> Activity
Extract, exactly as written, the line that contains "HALL1 pin OUT: 16 -> 3" and all lines after it through the end of the records. Omit pictures.

---------- Working data ----------

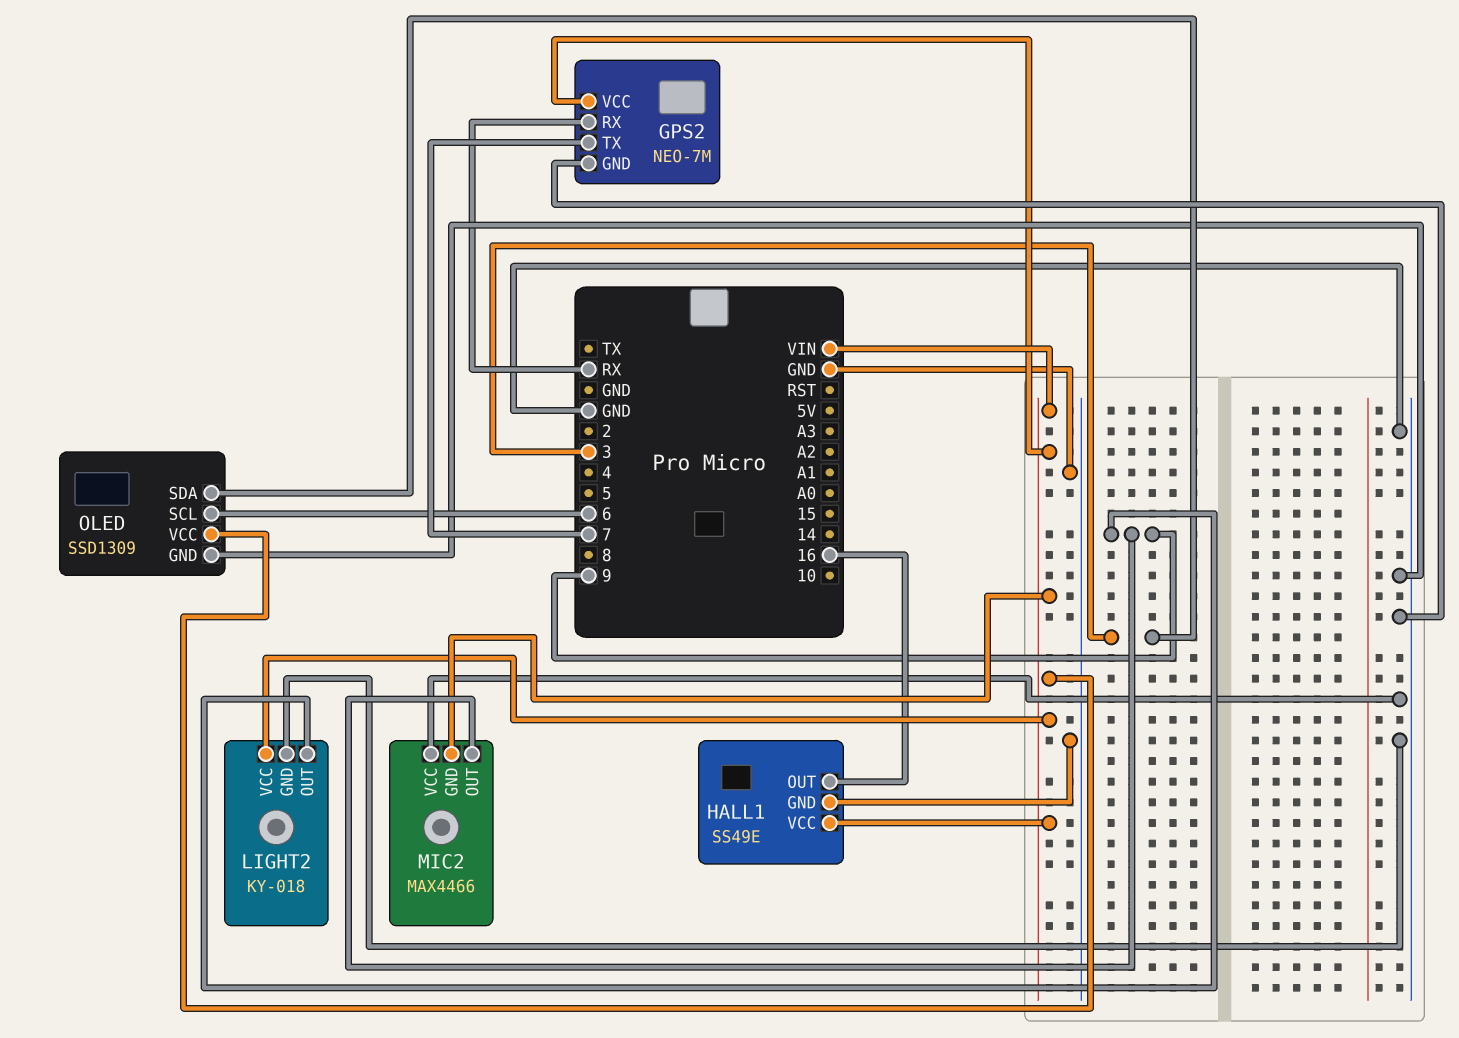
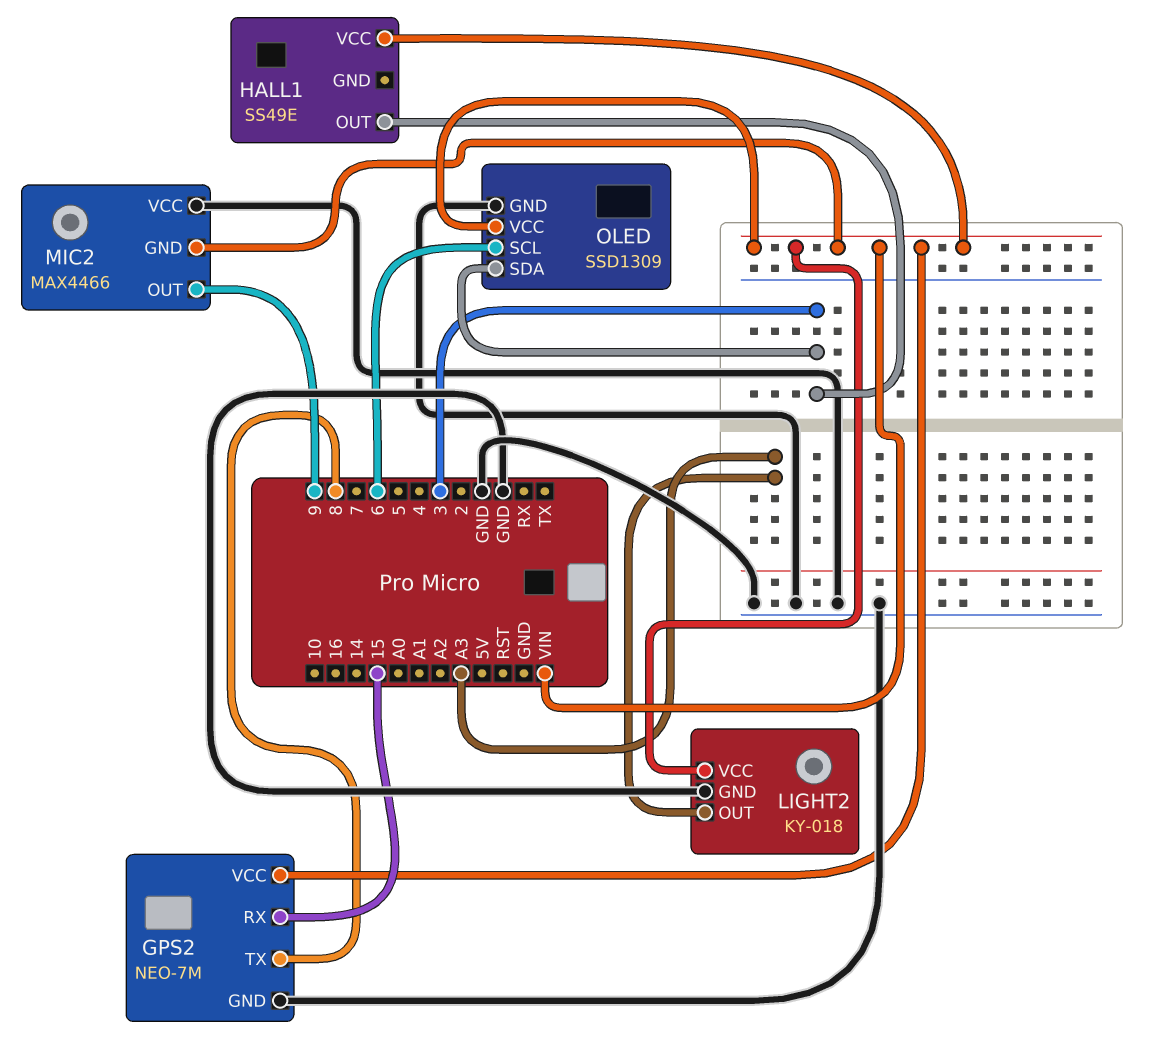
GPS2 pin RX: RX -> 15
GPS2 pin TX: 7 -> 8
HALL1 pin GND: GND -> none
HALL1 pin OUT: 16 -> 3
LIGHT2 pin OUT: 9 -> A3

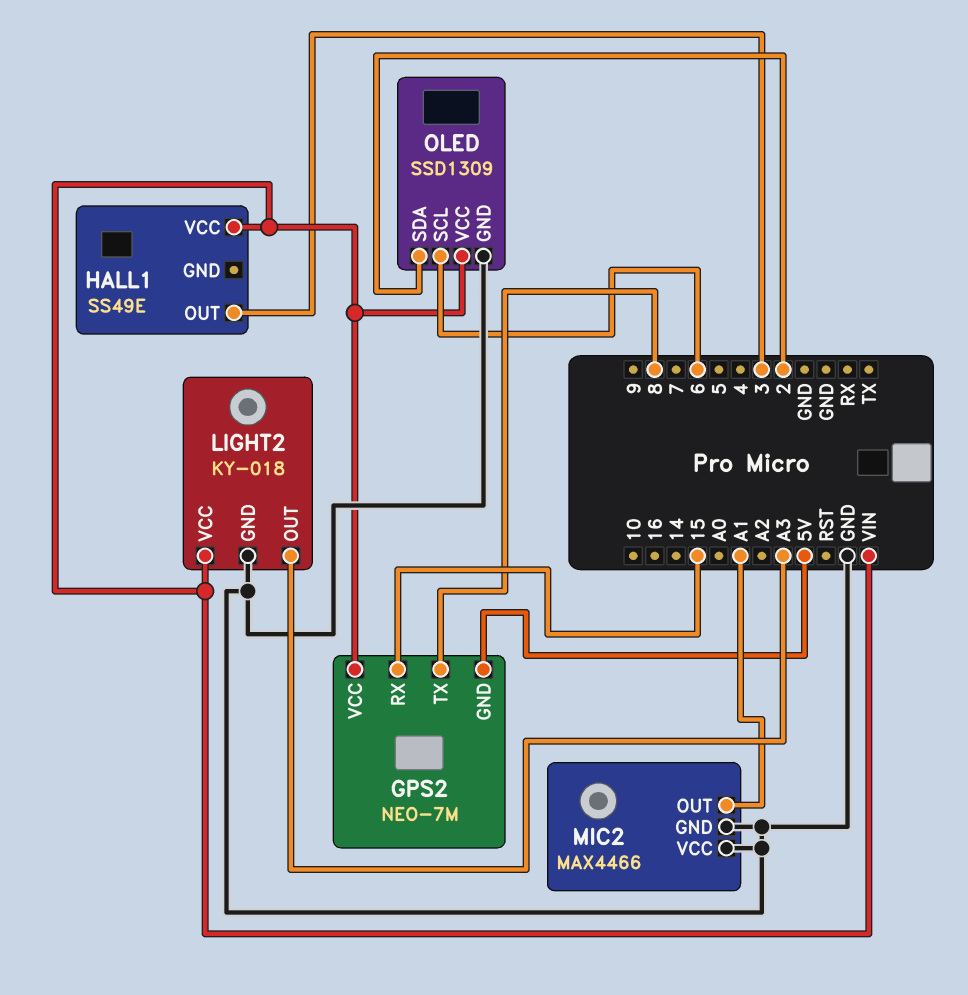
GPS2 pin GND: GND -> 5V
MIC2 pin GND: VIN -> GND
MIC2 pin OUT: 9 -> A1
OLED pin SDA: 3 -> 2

----------

> Response area
HALL1 pin OUT: 16 -> 3
LIGHT2 pin OUT: 9 -> A3

GPS2 pin GND: GND -> 5V
MIC2 pin GND: VIN -> GND
MIC2 pin OUT: 9 -> A1
OLED pin SDA: 3 -> 2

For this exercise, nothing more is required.